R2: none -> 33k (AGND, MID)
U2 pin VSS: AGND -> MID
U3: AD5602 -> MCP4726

_____

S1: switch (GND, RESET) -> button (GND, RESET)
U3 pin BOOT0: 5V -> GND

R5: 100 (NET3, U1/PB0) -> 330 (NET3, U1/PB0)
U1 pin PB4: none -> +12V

_____

Please output exactly the lines between the one holding "R2: none -> 33k (AGND, MID)" and the one holding "U3: AD5602 -> MCP4726" in the records above, inclusive, and nothing more.

R2: none -> 33k (AGND, MID)
U2 pin VSS: AGND -> MID
U3: AD5602 -> MCP4726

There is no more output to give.